--- START ---
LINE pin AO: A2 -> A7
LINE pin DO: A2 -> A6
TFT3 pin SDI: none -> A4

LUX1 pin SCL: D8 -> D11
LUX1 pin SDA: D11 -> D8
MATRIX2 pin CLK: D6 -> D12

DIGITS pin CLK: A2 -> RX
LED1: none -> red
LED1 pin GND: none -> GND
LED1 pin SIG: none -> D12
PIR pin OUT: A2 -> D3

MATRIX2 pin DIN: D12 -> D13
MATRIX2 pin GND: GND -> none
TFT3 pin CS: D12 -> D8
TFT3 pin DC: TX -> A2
--- END ---
--- START ---
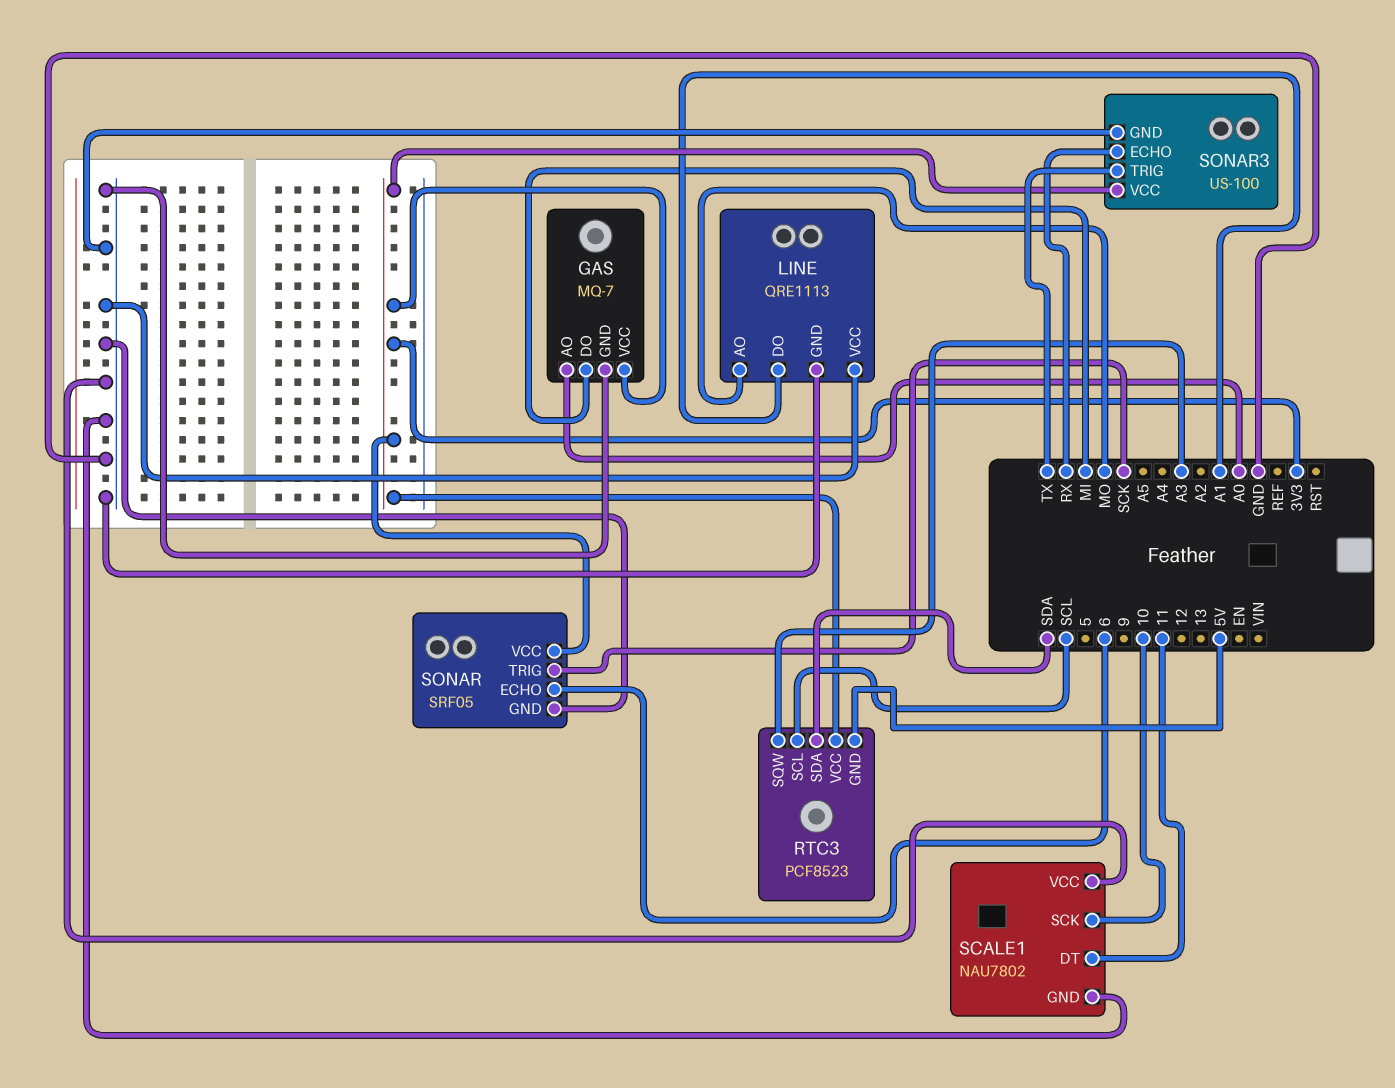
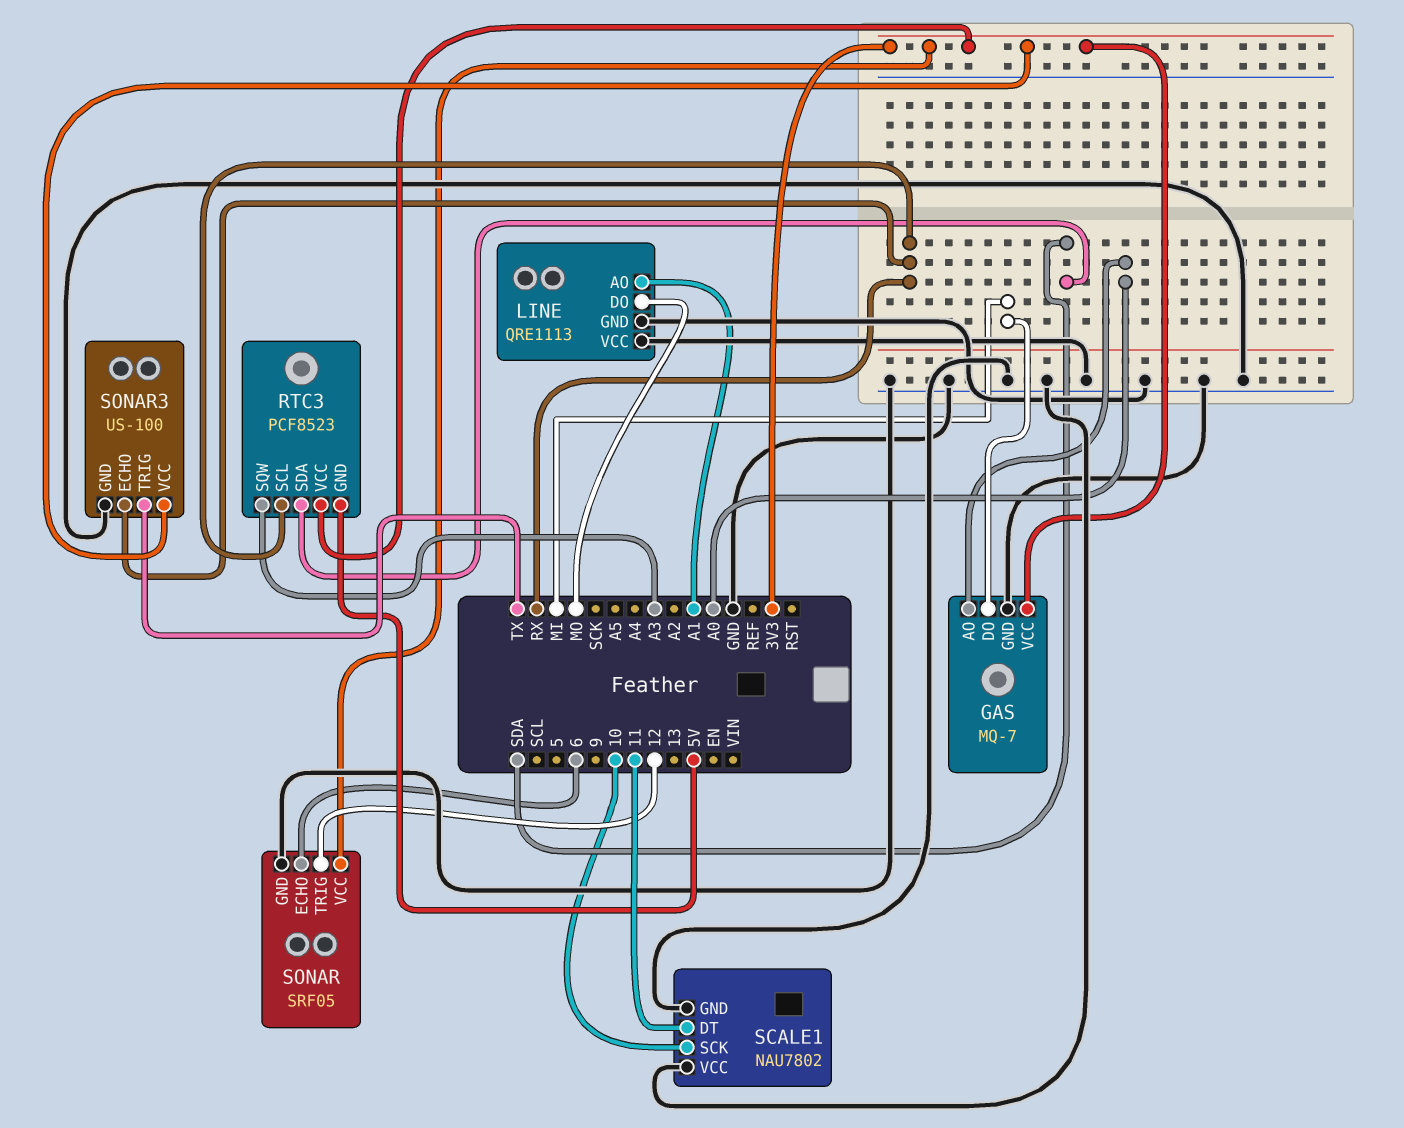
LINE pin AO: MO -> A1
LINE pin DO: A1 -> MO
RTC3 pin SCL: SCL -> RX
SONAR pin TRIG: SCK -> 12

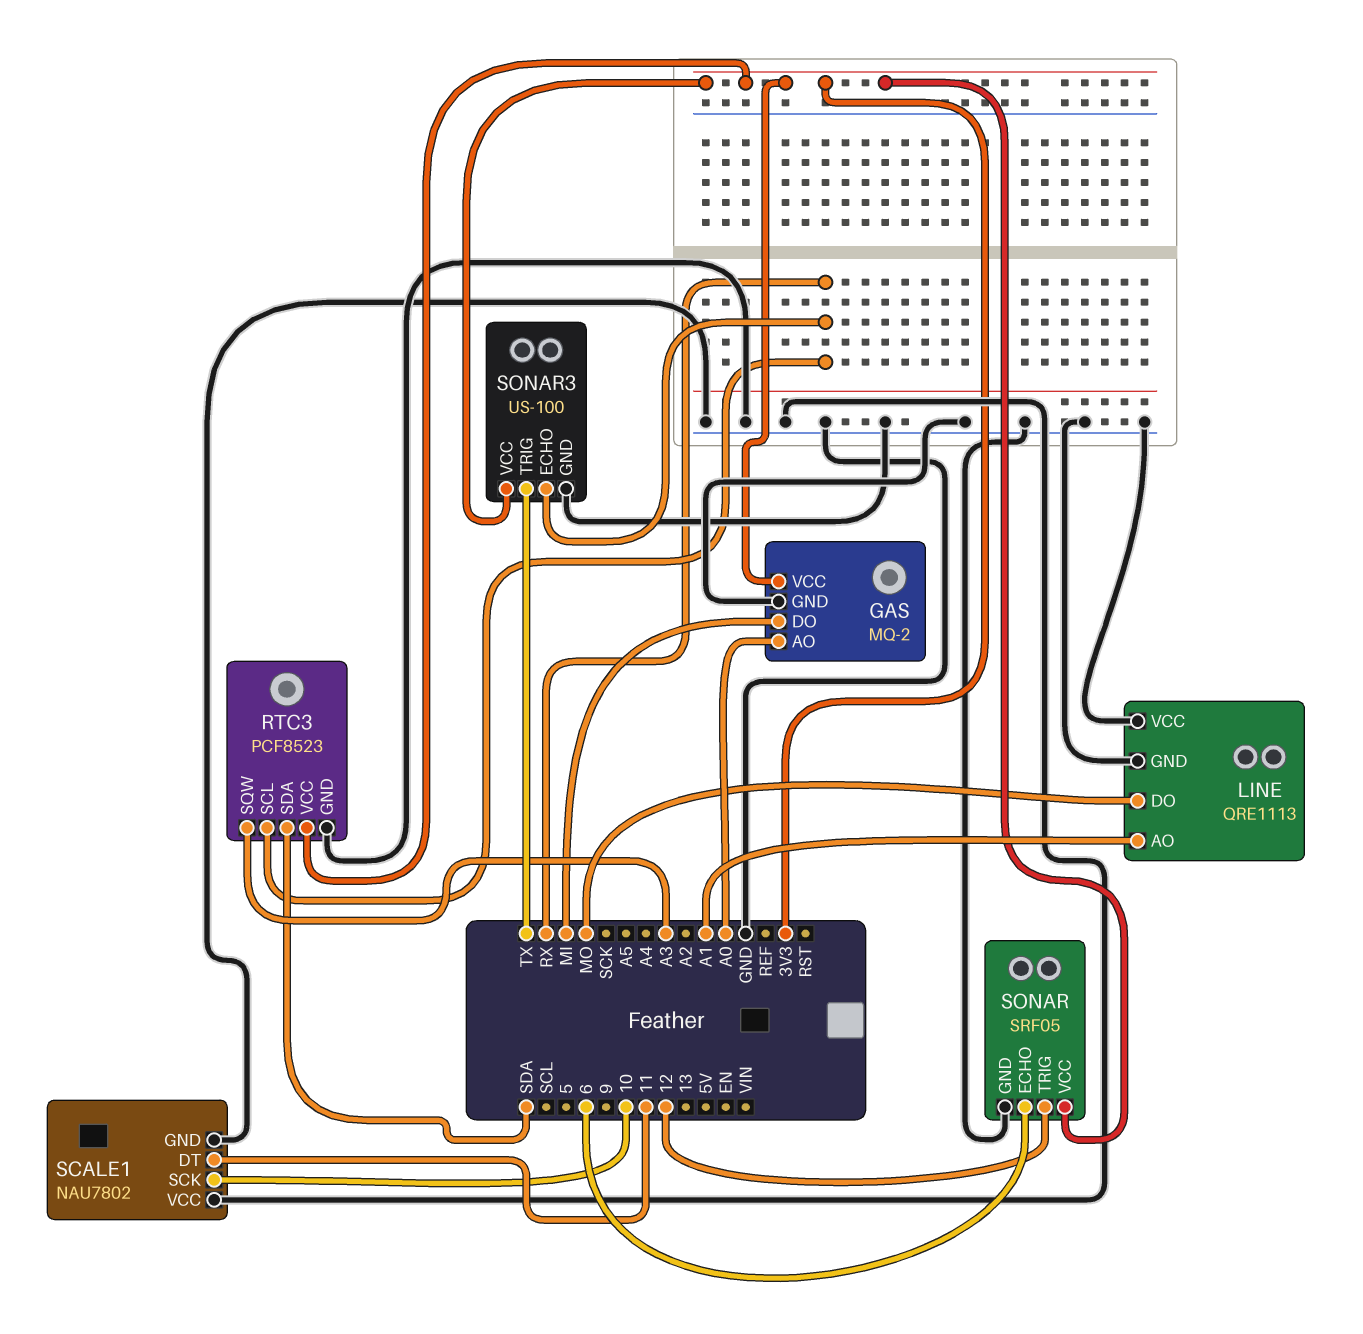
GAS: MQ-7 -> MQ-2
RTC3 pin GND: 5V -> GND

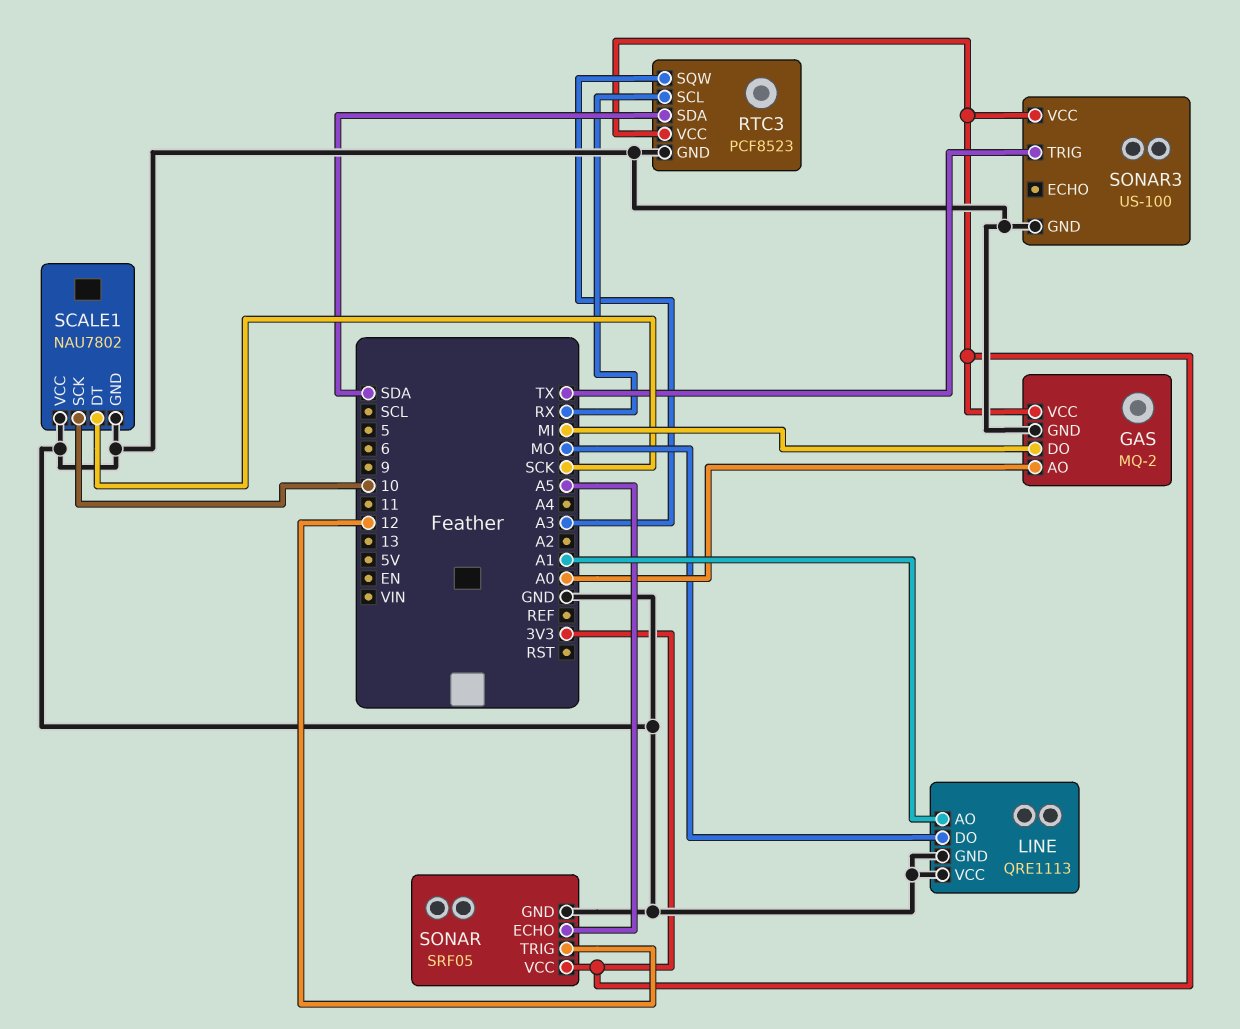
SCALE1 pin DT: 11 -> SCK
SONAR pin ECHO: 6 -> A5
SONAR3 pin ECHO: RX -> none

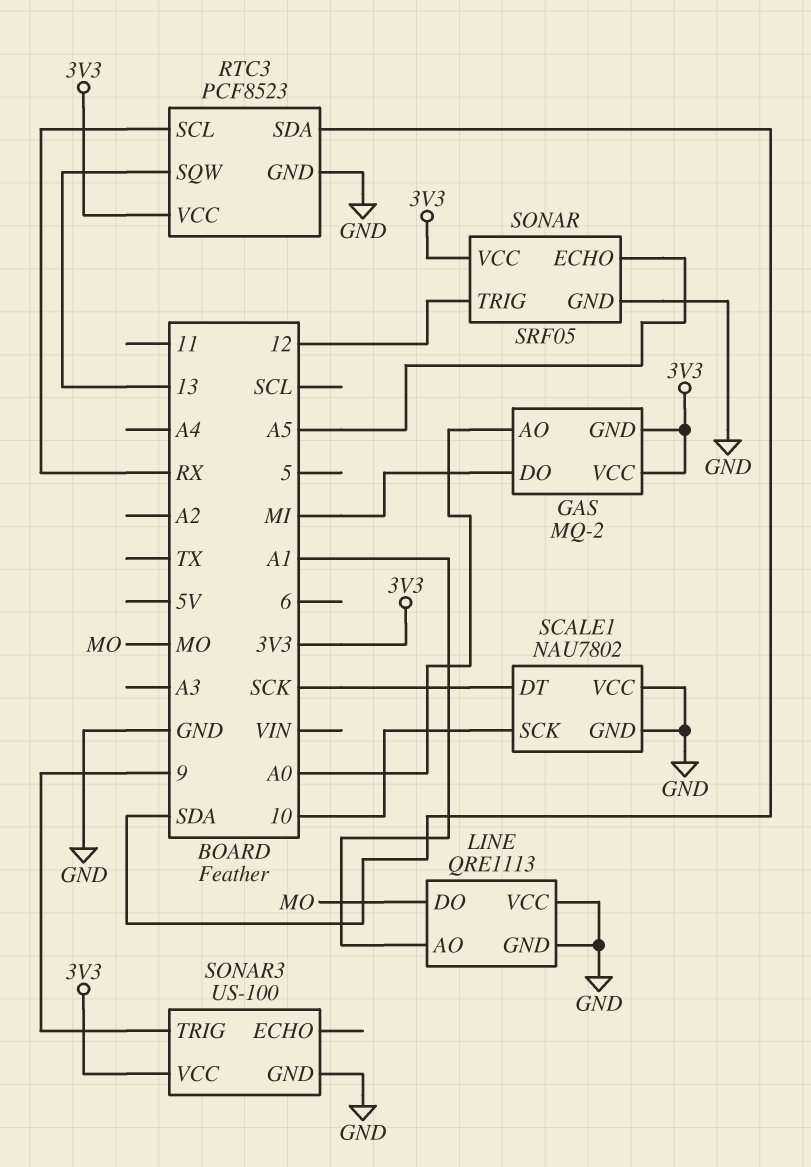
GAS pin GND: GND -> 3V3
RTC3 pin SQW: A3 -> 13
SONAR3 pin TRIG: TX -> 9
--- END ---
Task requirements: From the material above, reproduce only what runs from the line holding "RTC3 pin SCL: SCL -> RX" down to the line holding "SONAR3 pin TRIG: TX -> 9", both included, pictures excluded.

The answer:
RTC3 pin SCL: SCL -> RX
SONAR pin TRIG: SCK -> 12

GAS: MQ-7 -> MQ-2
RTC3 pin GND: 5V -> GND

SCALE1 pin DT: 11 -> SCK
SONAR pin ECHO: 6 -> A5
SONAR3 pin ECHO: RX -> none

GAS pin GND: GND -> 3V3
RTC3 pin SQW: A3 -> 13
SONAR3 pin TRIG: TX -> 9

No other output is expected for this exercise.